Data excerpts Block Start
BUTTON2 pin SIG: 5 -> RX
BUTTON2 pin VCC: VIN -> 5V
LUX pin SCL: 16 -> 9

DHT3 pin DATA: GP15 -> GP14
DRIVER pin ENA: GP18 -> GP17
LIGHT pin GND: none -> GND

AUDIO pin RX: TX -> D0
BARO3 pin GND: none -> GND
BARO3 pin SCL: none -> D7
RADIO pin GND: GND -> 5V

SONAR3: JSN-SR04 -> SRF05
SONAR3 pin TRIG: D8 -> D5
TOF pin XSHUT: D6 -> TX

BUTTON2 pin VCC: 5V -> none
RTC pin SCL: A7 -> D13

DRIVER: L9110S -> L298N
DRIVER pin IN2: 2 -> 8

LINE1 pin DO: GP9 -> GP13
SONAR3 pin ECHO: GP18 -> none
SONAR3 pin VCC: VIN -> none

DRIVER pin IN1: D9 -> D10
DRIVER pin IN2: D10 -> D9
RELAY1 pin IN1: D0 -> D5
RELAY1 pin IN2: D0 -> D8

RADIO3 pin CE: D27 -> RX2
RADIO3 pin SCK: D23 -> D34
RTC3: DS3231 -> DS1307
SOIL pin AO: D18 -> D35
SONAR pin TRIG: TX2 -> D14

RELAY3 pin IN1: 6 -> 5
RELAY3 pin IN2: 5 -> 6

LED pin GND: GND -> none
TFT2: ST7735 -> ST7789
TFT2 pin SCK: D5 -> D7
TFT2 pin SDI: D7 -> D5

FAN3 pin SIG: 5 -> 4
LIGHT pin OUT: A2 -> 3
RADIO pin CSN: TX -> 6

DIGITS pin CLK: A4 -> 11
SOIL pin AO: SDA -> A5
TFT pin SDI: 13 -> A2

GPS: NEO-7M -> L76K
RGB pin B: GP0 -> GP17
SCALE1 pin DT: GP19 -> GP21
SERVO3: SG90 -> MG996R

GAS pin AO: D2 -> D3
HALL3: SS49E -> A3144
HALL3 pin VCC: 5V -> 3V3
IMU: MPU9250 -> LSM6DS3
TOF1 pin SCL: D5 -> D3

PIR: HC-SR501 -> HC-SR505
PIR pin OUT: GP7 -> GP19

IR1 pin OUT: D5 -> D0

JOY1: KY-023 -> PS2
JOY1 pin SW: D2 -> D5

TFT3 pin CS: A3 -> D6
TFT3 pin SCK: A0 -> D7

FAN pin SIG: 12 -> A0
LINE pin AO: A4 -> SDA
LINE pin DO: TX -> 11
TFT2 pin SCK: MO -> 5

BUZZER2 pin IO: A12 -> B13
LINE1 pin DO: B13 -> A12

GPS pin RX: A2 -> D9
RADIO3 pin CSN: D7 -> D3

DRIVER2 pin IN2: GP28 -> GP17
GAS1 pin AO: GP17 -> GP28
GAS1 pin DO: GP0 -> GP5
Data excerpts Block End
[What is needed] Return the opening line of the data and every line after it through the line containing "RTC pin SCL: A7 -> D13", please, exactly as written and with nothing added.

[Solution to this problem]
BUTTON2 pin SIG: 5 -> RX
BUTTON2 pin VCC: VIN -> 5V
LUX pin SCL: 16 -> 9

DHT3 pin DATA: GP15 -> GP14
DRIVER pin ENA: GP18 -> GP17
LIGHT pin GND: none -> GND

AUDIO pin RX: TX -> D0
BARO3 pin GND: none -> GND
BARO3 pin SCL: none -> D7
RADIO pin GND: GND -> 5V

SONAR3: JSN-SR04 -> SRF05
SONAR3 pin TRIG: D8 -> D5
TOF pin XSHUT: D6 -> TX

BUTTON2 pin VCC: 5V -> none
RTC pin SCL: A7 -> D13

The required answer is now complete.